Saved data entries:

------------

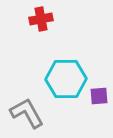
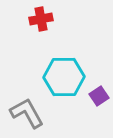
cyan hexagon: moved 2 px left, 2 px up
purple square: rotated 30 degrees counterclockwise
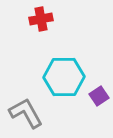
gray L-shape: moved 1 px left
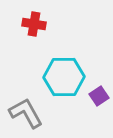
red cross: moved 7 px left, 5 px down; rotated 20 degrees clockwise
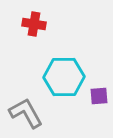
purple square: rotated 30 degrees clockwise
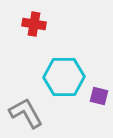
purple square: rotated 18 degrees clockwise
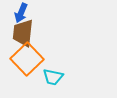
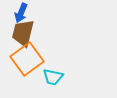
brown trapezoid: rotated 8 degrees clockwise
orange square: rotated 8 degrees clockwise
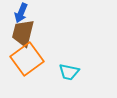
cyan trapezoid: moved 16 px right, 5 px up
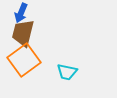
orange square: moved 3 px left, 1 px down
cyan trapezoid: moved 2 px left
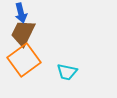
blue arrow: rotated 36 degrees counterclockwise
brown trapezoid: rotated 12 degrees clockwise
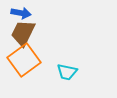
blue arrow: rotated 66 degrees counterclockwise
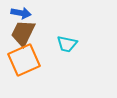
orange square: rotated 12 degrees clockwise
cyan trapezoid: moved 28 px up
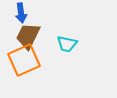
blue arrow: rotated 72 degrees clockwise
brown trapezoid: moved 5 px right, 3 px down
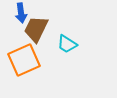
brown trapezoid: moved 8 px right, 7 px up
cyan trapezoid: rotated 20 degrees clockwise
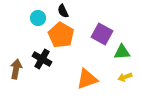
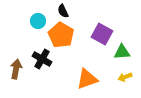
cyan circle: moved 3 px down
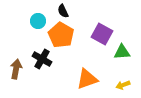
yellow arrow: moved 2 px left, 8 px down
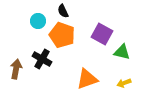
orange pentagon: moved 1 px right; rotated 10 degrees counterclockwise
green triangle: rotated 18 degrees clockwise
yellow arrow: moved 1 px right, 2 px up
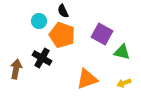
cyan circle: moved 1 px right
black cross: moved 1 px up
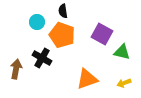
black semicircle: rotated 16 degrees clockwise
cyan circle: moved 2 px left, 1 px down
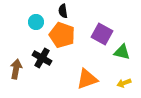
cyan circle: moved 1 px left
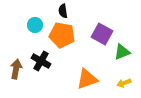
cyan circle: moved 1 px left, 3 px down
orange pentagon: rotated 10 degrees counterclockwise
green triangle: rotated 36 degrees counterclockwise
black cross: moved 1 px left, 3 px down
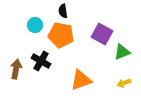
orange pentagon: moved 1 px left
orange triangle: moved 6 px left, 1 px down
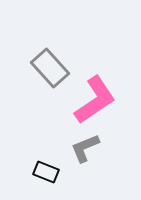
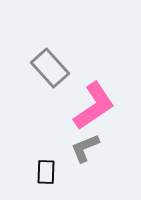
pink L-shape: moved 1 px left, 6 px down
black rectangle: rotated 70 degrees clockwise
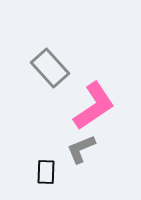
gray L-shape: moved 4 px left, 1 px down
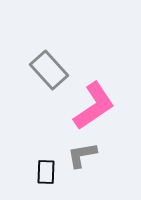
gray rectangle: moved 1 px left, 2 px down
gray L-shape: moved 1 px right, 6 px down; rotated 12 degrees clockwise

------------

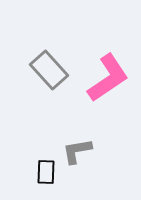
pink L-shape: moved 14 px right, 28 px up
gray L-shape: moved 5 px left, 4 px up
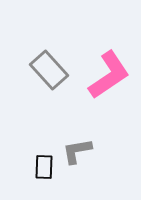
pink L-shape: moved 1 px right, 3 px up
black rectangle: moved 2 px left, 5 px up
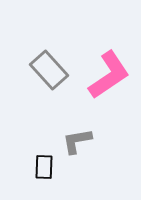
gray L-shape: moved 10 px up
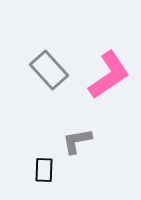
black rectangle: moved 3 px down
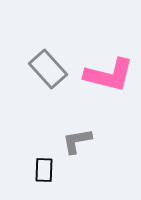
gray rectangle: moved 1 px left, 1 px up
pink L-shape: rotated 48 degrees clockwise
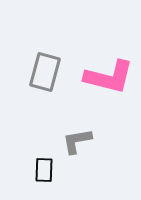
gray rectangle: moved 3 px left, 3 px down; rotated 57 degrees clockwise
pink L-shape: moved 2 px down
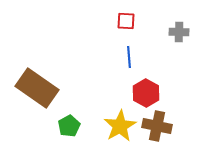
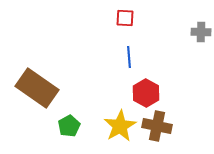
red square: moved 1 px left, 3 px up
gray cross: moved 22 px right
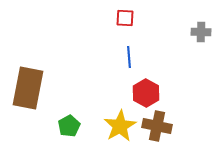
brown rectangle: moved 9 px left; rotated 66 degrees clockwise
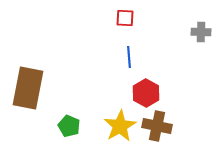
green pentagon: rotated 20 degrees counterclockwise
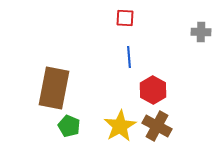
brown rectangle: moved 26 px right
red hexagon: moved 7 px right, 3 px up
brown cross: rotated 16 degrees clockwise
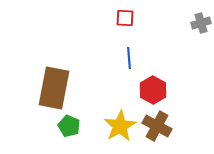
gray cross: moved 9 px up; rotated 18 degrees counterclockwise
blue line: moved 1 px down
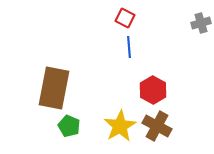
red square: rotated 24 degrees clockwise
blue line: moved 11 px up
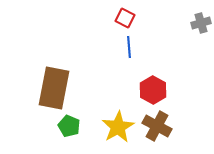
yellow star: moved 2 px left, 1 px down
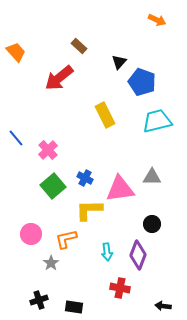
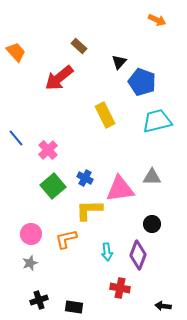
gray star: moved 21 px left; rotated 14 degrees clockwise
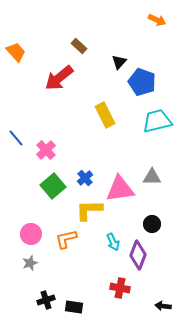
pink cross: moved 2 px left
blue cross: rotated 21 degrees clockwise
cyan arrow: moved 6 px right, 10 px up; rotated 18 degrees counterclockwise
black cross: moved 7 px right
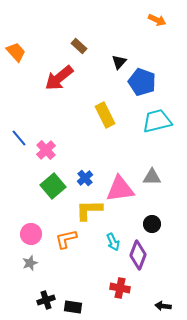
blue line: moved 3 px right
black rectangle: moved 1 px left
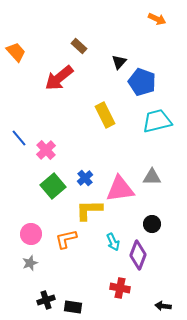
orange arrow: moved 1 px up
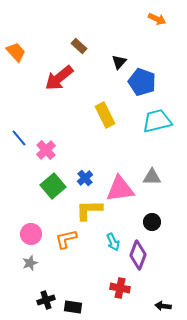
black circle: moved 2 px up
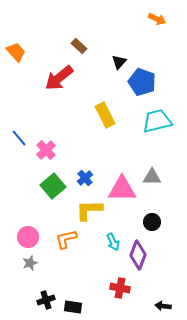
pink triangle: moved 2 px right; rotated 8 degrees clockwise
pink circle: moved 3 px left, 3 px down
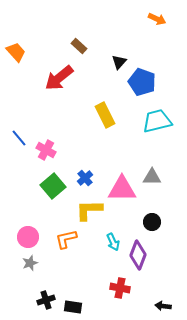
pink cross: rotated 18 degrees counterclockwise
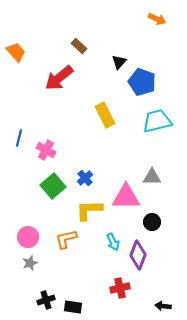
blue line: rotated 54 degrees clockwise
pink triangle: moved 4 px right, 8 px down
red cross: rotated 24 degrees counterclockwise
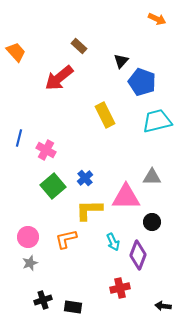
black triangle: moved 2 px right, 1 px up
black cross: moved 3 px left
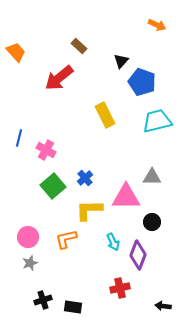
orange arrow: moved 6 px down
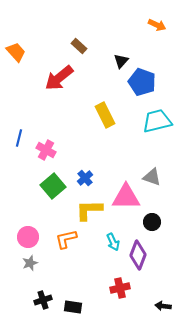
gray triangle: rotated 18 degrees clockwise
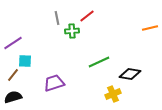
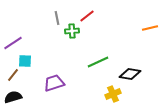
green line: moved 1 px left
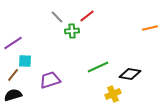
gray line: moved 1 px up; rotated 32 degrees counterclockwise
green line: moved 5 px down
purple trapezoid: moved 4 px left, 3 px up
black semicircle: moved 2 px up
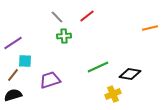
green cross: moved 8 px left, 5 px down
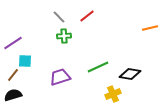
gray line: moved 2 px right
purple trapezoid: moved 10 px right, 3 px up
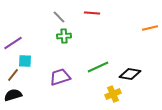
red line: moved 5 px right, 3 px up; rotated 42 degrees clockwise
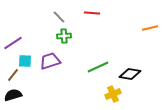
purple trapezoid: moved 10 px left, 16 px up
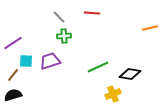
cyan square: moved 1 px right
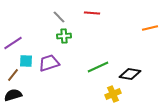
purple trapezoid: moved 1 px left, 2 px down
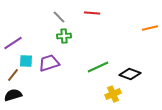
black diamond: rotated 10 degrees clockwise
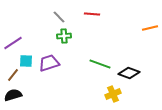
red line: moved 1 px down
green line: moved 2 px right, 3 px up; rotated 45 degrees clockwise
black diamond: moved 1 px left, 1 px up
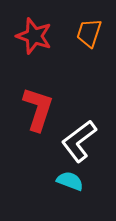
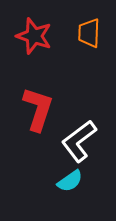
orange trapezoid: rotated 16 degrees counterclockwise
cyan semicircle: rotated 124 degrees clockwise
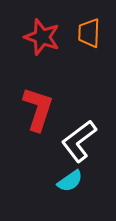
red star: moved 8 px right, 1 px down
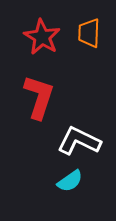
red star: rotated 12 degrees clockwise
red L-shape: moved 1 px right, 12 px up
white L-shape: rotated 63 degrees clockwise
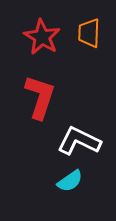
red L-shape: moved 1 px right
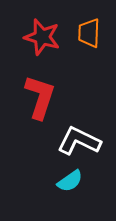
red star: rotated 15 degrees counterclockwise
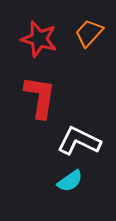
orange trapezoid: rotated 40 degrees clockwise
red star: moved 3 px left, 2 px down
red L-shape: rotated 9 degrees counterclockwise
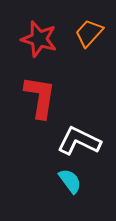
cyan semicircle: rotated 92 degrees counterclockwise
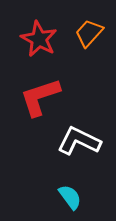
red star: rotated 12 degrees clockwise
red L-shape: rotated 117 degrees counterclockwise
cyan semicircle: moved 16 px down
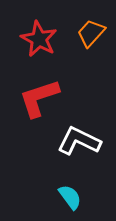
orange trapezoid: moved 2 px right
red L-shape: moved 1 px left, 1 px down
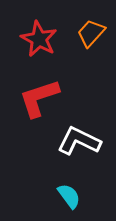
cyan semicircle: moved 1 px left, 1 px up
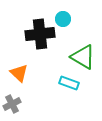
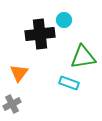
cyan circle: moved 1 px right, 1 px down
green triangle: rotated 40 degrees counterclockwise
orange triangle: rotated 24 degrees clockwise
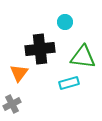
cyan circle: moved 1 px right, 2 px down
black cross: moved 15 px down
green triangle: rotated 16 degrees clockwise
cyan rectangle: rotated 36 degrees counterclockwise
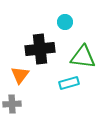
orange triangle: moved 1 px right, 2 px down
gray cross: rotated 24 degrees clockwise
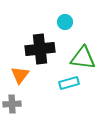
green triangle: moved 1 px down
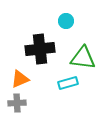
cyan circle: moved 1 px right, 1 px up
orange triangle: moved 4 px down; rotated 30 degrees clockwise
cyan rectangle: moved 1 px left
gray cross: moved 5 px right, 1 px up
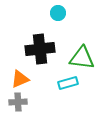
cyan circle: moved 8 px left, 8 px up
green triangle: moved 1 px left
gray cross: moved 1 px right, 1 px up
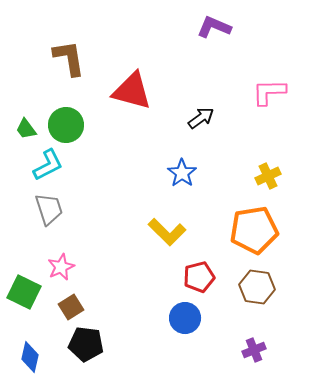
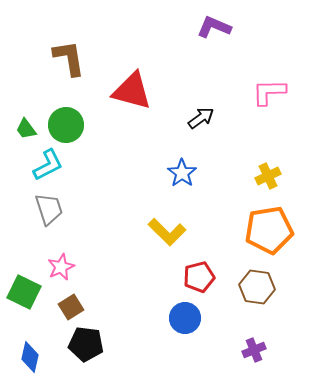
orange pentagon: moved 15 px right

------------

Set exercise: Repeat the records starting with the line that contains "cyan hexagon: moved 2 px left, 2 px up" and going on through the line that contains "yellow arrow: moved 2 px left, 8 px down", and leave out the pictures.

Answer in full:
cyan hexagon: moved 2 px left, 2 px up
purple square: rotated 30 degrees counterclockwise
gray L-shape: moved 1 px left
red cross: moved 7 px left, 5 px down; rotated 20 degrees clockwise
purple square: rotated 30 degrees clockwise
purple square: rotated 18 degrees clockwise
brown trapezoid: rotated 8 degrees clockwise
orange square: rotated 8 degrees clockwise
cyan trapezoid: moved 16 px right, 5 px up
orange square: moved 3 px left, 1 px down
cyan trapezoid: moved 2 px left
blue arrow: rotated 36 degrees counterclockwise
brown trapezoid: rotated 12 degrees clockwise
blue arrow: rotated 66 degrees counterclockwise
orange square: rotated 12 degrees clockwise
cyan trapezoid: moved 28 px up
blue arrow: rotated 72 degrees clockwise
brown trapezoid: moved 5 px right, 3 px down
brown trapezoid: moved 8 px right, 7 px up
cyan trapezoid: rotated 20 degrees clockwise
cyan circle: moved 3 px down
yellow arrow: moved 2 px left, 8 px down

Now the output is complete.